Dataset ::
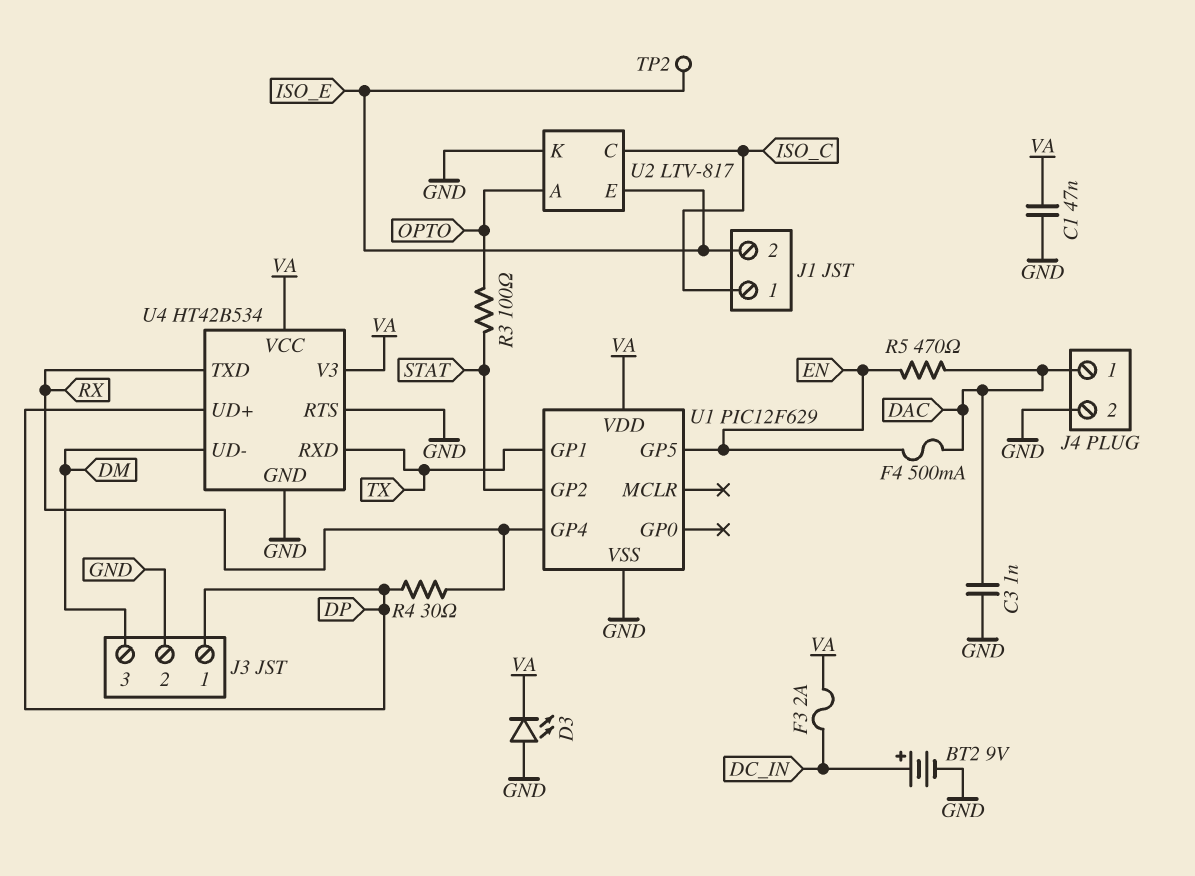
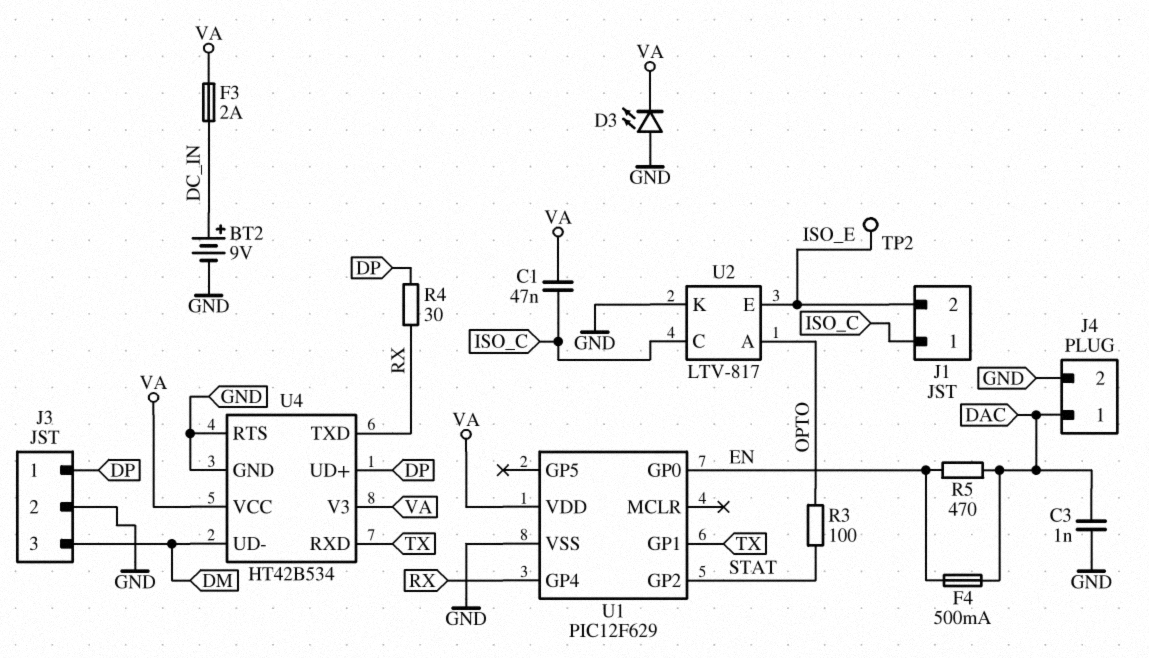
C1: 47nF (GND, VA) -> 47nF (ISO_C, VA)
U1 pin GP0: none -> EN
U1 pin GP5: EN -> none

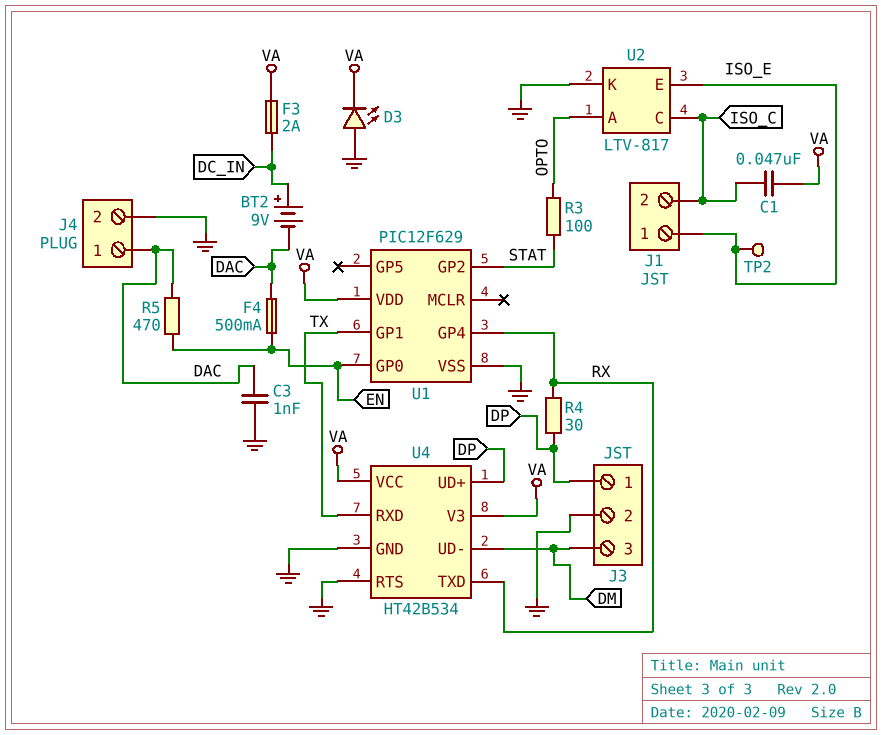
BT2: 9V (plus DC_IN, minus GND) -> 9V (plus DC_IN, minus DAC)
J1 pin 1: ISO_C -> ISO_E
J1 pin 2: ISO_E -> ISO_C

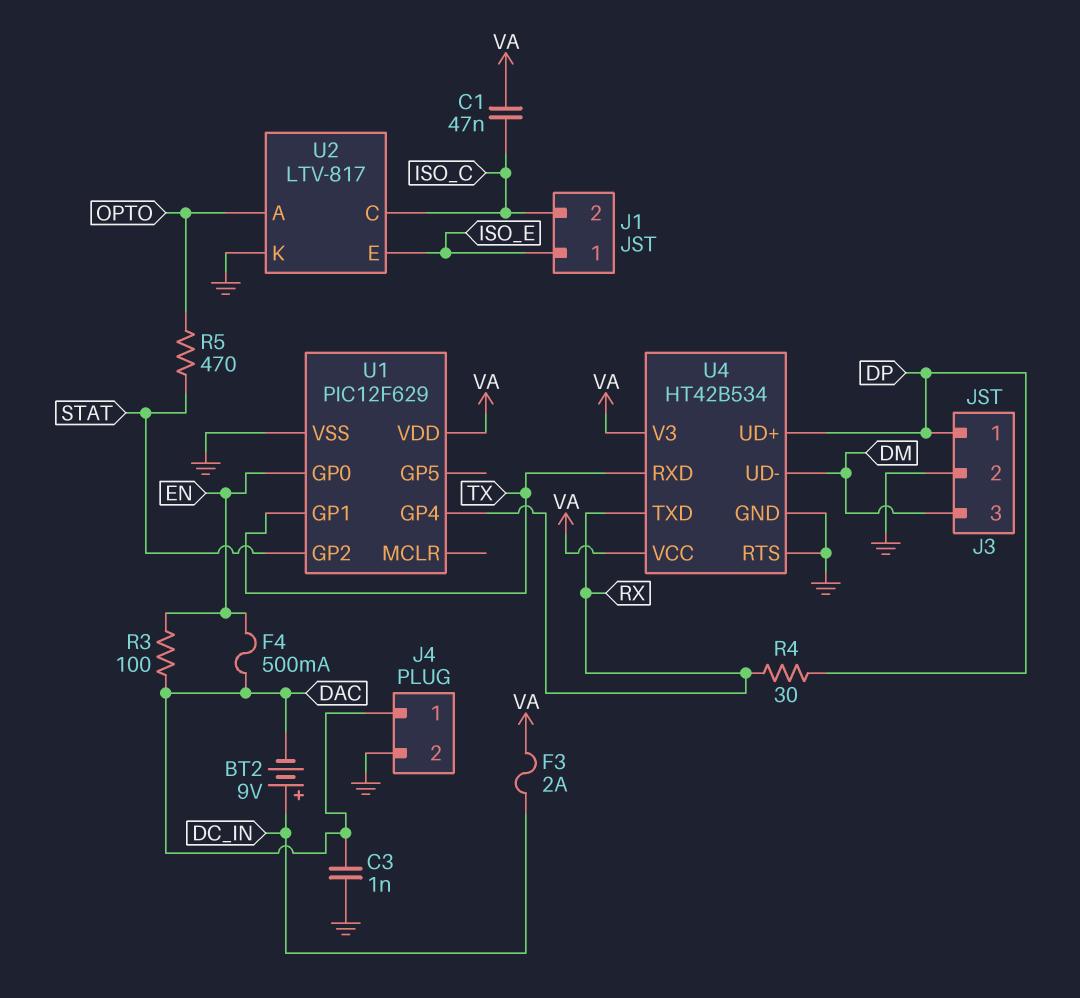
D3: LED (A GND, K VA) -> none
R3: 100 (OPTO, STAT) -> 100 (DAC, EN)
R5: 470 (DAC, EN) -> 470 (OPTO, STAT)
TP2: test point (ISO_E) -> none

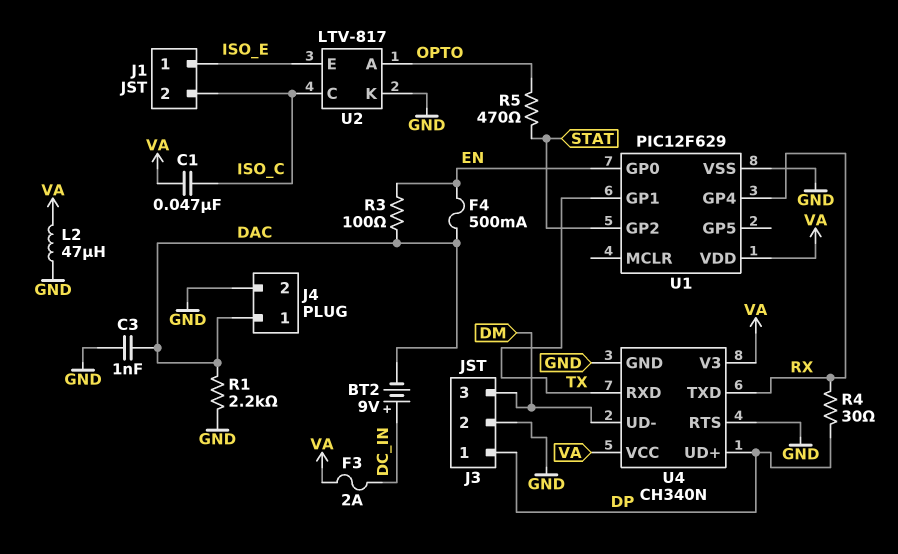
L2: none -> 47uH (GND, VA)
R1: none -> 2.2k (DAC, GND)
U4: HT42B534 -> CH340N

Work instruction :: Strip out the pictures and quote the remaining data word for word.

Task answer ::
C1: 47nF (GND, VA) -> 47nF (ISO_C, VA)
U1 pin GP0: none -> EN
U1 pin GP5: EN -> none

BT2: 9V (plus DC_IN, minus GND) -> 9V (plus DC_IN, minus DAC)
J1 pin 1: ISO_C -> ISO_E
J1 pin 2: ISO_E -> ISO_C

D3: LED (A GND, K VA) -> none
R3: 100 (OPTO, STAT) -> 100 (DAC, EN)
R5: 470 (DAC, EN) -> 470 (OPTO, STAT)
TP2: test point (ISO_E) -> none

L2: none -> 47uH (GND, VA)
R1: none -> 2.2k (DAC, GND)
U4: HT42B534 -> CH340N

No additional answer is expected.